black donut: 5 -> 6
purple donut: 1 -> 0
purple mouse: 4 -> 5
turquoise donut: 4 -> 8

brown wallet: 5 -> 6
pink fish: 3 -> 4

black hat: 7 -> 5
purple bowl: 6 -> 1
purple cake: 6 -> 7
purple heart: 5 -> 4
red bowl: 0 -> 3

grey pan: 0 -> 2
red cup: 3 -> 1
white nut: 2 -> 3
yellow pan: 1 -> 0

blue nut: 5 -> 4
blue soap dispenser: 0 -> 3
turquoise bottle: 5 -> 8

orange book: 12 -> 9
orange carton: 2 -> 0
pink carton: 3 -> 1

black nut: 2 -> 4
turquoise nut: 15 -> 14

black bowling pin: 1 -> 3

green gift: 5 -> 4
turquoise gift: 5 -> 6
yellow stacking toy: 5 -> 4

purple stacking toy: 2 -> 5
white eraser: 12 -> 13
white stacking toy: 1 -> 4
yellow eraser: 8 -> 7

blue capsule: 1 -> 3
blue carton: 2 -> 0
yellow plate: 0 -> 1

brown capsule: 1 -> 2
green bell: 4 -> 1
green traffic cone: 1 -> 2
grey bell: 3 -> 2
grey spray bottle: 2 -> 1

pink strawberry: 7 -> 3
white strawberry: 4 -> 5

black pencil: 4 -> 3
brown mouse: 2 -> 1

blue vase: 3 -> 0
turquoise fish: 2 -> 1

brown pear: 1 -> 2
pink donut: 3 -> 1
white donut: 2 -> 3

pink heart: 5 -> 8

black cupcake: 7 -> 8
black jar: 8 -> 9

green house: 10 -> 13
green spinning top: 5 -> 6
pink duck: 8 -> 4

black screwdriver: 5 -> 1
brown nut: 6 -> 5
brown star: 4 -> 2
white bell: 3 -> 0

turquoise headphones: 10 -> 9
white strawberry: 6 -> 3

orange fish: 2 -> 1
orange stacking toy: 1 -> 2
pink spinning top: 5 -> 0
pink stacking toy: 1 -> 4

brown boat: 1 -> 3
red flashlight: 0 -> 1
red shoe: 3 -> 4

--- --- ---

▶ **TASK DIRECTIONS**
Repeat, character for character, the lines of the material above from the line with "turquoise nut: 15 -> 14" through the line with "pink duck: 8 -> 4".

▶ **ANSWER TO THIS EXERCISE**
turquoise nut: 15 -> 14

black bowling pin: 1 -> 3

green gift: 5 -> 4
turquoise gift: 5 -> 6
yellow stacking toy: 5 -> 4

purple stacking toy: 2 -> 5
white eraser: 12 -> 13
white stacking toy: 1 -> 4
yellow eraser: 8 -> 7

blue capsule: 1 -> 3
blue carton: 2 -> 0
yellow plate: 0 -> 1

brown capsule: 1 -> 2
green bell: 4 -> 1
green traffic cone: 1 -> 2
grey bell: 3 -> 2
grey spray bottle: 2 -> 1

pink strawberry: 7 -> 3
white strawberry: 4 -> 5

black pencil: 4 -> 3
brown mouse: 2 -> 1

blue vase: 3 -> 0
turquoise fish: 2 -> 1

brown pear: 1 -> 2
pink donut: 3 -> 1
white donut: 2 -> 3

pink heart: 5 -> 8

black cupcake: 7 -> 8
black jar: 8 -> 9

green house: 10 -> 13
green spinning top: 5 -> 6
pink duck: 8 -> 4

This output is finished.